Colored shape tracking data
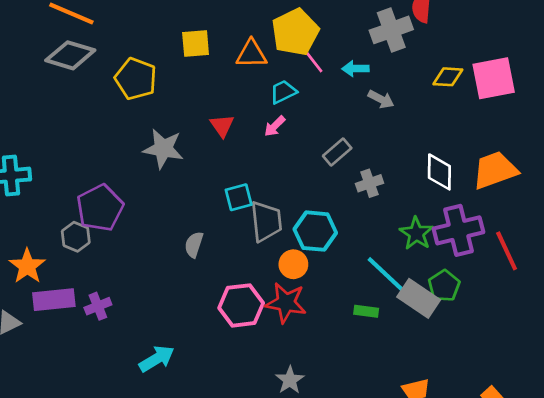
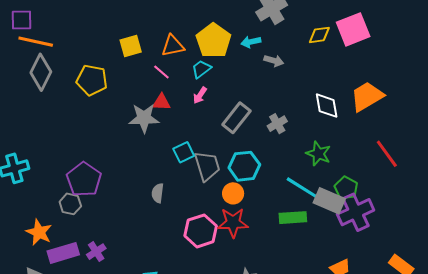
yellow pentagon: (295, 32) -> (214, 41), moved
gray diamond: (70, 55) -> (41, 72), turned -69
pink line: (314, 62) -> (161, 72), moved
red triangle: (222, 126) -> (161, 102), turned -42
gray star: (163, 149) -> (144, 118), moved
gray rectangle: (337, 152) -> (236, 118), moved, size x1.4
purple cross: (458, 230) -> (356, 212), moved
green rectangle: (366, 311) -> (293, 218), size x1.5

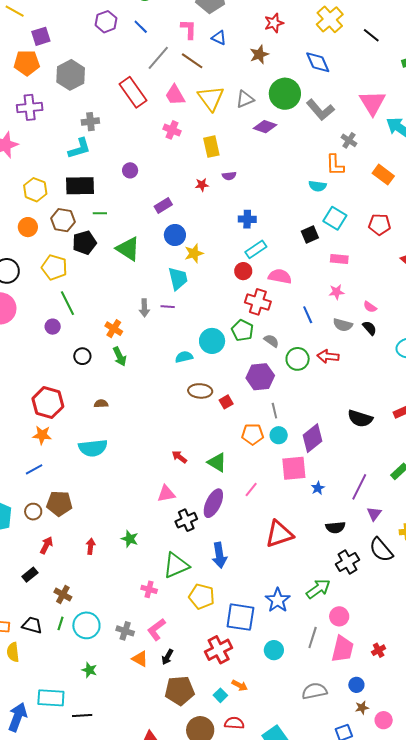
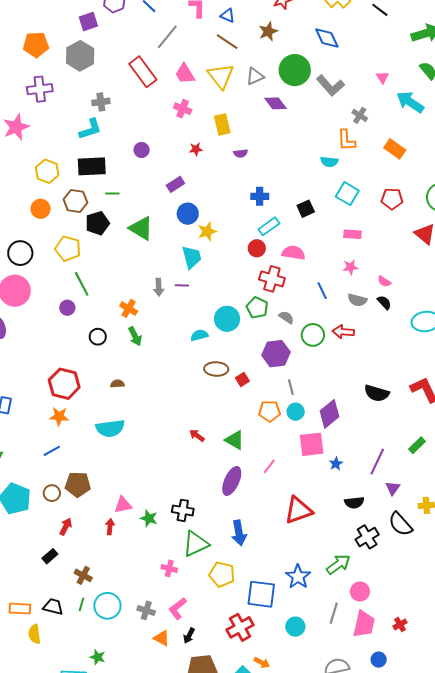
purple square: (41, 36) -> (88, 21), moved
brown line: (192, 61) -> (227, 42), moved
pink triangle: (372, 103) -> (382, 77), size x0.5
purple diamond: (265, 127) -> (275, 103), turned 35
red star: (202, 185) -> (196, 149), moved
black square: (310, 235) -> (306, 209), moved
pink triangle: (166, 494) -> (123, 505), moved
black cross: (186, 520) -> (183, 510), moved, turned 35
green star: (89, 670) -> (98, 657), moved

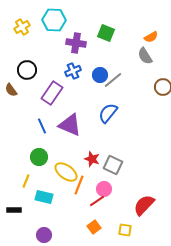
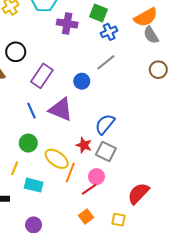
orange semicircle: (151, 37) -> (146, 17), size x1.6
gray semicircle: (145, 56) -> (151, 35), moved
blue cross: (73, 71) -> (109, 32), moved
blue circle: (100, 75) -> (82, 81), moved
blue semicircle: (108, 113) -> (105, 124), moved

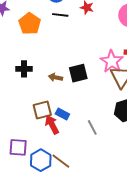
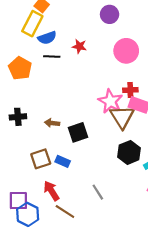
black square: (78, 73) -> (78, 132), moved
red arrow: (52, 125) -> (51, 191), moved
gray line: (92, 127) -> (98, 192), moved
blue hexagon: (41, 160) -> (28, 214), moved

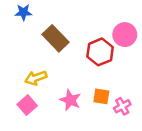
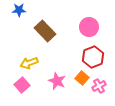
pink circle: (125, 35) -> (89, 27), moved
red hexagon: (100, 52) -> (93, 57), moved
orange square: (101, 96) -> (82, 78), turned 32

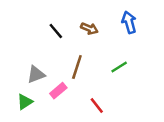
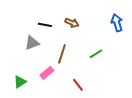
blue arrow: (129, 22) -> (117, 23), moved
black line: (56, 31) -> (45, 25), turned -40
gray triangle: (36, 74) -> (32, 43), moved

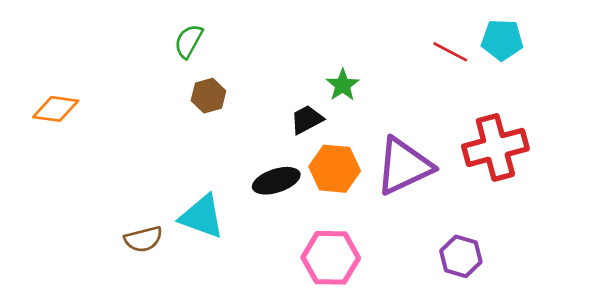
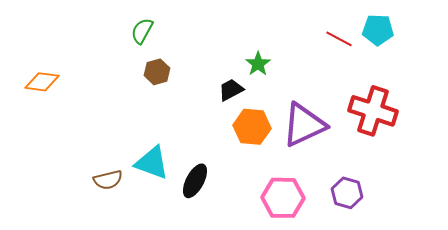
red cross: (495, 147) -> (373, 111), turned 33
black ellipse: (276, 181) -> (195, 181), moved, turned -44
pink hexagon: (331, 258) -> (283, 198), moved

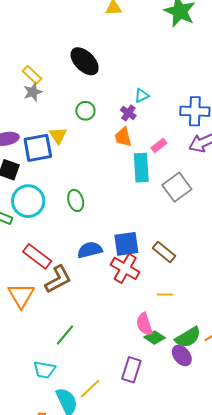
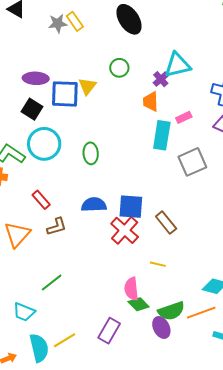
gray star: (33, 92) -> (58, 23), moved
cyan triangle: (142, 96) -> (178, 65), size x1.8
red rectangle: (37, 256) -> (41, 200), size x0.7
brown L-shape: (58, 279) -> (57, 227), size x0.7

--

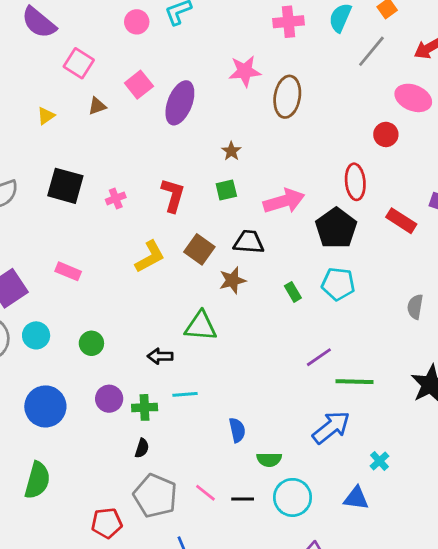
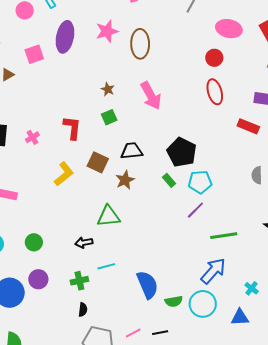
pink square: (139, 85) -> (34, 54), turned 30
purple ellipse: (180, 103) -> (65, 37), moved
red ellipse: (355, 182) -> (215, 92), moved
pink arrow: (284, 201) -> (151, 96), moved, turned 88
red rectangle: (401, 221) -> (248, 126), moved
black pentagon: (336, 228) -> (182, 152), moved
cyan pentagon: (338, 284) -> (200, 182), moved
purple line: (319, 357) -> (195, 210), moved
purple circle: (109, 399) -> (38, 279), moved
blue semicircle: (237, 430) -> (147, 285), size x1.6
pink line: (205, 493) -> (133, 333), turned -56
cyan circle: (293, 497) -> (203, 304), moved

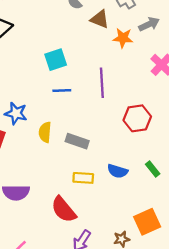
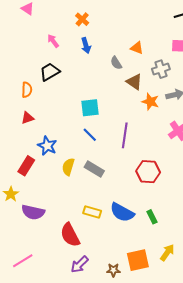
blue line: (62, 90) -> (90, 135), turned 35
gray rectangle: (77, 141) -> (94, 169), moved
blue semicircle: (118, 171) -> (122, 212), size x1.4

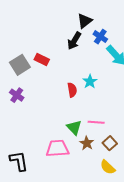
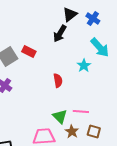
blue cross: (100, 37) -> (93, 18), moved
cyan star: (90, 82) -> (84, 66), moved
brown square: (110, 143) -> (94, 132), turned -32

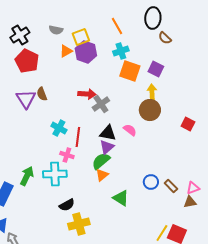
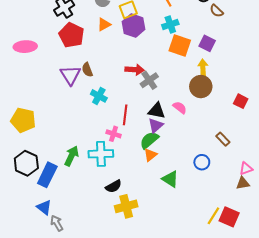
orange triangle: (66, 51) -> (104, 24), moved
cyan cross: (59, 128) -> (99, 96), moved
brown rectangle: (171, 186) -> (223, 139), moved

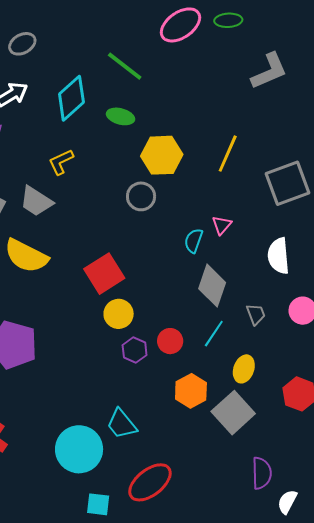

● **What the exercise asks**
In the entries above, every line from the line with "blue hexagon: (41, 160) -> (28, 214), moved" to the line with "black ellipse: (276, 181)" is to be printed exactly, with both ends included and pictures excluded.

● **Response to the exercise**
blue hexagon: (41, 160) -> (28, 214), moved

pink circle: (125, 35) -> (89, 27), moved
red hexagon: (100, 52) -> (93, 57), moved
orange square: (101, 96) -> (82, 78), turned 32

blue arrow: (129, 22) -> (117, 23), moved
black line: (56, 31) -> (45, 25), turned -40
gray triangle: (36, 74) -> (32, 43), moved

red cross: (495, 147) -> (373, 111), turned 33
black ellipse: (276, 181) -> (195, 181), moved, turned -44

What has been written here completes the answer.